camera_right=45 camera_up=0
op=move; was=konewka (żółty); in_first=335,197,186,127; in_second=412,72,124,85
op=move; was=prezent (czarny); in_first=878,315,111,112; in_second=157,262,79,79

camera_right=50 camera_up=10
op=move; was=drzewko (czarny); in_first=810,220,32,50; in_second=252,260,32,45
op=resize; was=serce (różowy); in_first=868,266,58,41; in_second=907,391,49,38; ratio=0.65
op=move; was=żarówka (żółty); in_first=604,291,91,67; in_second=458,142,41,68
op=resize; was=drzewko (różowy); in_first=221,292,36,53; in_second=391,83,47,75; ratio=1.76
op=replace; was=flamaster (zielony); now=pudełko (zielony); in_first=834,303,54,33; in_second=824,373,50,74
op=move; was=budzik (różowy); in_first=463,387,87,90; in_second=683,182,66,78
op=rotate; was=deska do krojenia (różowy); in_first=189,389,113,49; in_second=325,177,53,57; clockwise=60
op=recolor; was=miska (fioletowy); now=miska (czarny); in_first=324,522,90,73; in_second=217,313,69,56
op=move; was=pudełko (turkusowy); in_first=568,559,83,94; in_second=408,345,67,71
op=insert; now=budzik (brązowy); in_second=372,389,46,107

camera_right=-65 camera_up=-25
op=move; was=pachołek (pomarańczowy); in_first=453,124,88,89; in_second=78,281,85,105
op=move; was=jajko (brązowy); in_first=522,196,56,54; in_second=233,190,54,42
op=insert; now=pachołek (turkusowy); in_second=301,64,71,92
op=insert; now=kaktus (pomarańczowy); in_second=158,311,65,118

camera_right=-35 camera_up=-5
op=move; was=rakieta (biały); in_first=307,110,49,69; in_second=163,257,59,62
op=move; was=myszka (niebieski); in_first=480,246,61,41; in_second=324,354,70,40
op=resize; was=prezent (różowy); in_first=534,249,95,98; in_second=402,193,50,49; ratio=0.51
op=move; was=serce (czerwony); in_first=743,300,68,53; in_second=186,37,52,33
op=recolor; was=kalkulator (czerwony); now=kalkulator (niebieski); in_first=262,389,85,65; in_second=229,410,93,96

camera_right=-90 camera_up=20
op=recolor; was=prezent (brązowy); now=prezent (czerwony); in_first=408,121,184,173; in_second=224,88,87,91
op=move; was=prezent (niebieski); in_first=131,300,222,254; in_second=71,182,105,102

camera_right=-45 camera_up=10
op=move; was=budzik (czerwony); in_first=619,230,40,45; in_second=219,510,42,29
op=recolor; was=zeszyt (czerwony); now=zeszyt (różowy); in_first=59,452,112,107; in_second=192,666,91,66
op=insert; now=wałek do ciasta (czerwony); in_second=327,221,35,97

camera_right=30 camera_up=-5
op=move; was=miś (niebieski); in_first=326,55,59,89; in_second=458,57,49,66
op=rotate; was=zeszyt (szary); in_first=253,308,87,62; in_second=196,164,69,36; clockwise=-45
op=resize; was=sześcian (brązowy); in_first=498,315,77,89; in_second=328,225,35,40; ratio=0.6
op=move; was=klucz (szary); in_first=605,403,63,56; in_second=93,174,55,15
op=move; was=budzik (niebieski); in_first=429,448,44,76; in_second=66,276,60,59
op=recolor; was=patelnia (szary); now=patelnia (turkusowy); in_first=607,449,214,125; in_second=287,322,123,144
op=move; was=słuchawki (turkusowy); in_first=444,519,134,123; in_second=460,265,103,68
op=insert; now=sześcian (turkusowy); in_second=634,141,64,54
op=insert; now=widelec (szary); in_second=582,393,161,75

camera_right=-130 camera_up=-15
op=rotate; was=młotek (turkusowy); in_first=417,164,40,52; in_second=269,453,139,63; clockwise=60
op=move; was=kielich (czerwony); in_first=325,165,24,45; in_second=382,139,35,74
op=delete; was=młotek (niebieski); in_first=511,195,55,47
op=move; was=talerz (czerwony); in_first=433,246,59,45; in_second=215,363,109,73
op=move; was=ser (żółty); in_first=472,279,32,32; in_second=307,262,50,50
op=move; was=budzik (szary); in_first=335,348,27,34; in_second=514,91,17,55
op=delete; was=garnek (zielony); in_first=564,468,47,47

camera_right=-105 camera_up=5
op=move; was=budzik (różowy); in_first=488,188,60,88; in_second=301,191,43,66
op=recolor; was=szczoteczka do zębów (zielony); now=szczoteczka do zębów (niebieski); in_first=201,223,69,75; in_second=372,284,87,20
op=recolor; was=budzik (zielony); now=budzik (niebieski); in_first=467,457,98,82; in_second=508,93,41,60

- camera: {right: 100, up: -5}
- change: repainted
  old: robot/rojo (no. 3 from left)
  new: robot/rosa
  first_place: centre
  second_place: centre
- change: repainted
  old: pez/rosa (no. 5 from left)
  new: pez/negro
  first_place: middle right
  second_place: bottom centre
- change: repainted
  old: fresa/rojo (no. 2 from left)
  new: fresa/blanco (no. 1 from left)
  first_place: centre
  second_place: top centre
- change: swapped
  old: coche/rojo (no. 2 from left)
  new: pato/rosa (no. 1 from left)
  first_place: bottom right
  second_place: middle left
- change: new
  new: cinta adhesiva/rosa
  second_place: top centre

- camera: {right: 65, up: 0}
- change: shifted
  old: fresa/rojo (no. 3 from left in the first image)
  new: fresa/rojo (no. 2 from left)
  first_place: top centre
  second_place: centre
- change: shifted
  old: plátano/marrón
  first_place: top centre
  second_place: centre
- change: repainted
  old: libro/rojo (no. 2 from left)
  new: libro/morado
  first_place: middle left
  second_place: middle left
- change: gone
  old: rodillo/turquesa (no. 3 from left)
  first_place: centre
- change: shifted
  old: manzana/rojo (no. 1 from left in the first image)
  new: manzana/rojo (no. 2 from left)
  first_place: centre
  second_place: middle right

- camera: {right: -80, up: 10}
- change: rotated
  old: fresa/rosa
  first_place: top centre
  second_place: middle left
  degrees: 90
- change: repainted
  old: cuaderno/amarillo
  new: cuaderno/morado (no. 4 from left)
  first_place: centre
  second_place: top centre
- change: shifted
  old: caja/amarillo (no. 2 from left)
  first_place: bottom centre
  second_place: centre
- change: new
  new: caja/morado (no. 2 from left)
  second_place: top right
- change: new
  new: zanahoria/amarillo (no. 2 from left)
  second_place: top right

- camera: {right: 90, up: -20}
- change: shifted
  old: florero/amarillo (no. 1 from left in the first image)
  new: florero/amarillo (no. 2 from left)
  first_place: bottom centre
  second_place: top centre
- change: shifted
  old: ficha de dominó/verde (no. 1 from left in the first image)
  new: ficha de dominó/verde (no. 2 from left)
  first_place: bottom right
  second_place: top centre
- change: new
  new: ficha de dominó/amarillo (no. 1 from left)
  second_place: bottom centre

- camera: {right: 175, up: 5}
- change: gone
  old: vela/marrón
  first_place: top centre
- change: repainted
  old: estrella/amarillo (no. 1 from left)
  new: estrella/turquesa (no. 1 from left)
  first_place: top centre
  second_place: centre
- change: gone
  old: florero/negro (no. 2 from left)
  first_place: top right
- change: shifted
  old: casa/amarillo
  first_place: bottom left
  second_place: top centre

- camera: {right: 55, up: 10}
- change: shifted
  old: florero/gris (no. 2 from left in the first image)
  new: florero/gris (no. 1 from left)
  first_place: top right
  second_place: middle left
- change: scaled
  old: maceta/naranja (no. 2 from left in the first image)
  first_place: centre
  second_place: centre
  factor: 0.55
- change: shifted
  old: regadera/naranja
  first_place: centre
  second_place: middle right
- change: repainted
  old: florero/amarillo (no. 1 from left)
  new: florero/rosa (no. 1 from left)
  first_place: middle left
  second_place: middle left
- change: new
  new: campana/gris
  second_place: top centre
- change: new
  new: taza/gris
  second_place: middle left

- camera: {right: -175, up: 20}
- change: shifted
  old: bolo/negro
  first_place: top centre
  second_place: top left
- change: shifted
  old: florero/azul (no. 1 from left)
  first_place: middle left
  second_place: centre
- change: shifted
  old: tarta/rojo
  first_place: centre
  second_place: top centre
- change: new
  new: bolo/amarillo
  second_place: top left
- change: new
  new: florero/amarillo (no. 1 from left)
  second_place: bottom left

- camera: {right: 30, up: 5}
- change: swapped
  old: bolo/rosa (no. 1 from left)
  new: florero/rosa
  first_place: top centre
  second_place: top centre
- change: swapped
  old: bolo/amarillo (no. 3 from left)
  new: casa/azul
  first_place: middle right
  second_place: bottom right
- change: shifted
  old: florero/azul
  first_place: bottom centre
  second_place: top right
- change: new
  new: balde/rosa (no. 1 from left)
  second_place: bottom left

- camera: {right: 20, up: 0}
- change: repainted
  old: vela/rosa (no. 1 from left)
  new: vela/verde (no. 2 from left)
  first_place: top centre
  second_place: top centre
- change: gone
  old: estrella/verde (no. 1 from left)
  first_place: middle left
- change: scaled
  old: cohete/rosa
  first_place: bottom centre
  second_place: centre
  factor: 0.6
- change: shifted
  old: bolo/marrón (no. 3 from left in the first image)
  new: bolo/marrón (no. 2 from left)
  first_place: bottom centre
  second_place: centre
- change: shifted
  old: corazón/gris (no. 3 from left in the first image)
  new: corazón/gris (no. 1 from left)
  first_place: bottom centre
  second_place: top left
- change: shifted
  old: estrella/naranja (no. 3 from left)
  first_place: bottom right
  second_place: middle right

**PROBLEM DESCRIPTION:** Among the entries above, find every line holding "robot" and copy it.

**WRITTEN SOLUTION:**
  old: robot/rojo (no. 3 from left)
  new: robot/rosa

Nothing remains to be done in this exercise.